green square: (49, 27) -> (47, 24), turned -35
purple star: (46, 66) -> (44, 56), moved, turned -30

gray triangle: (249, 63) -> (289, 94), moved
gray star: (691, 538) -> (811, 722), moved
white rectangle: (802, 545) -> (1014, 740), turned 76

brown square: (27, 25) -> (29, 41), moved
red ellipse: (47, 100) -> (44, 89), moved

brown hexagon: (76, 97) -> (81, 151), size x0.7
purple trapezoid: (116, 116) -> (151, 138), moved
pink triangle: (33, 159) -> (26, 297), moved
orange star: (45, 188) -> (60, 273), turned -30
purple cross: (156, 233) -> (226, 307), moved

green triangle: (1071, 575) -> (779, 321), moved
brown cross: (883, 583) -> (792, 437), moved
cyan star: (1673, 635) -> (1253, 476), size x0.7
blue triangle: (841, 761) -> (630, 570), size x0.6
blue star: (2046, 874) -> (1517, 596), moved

++++++

**WHAT THE EXERCISE ASKS:** Retype the lines from the one containing "orange star: (45, 188)" to the last line above. Change nothing and include no others.

**SOLVED PROBLEM:**
orange star: (45, 188) -> (60, 273), turned -30
purple cross: (156, 233) -> (226, 307), moved

green triangle: (1071, 575) -> (779, 321), moved
brown cross: (883, 583) -> (792, 437), moved
cyan star: (1673, 635) -> (1253, 476), size x0.7
blue triangle: (841, 761) -> (630, 570), size x0.6
blue star: (2046, 874) -> (1517, 596), moved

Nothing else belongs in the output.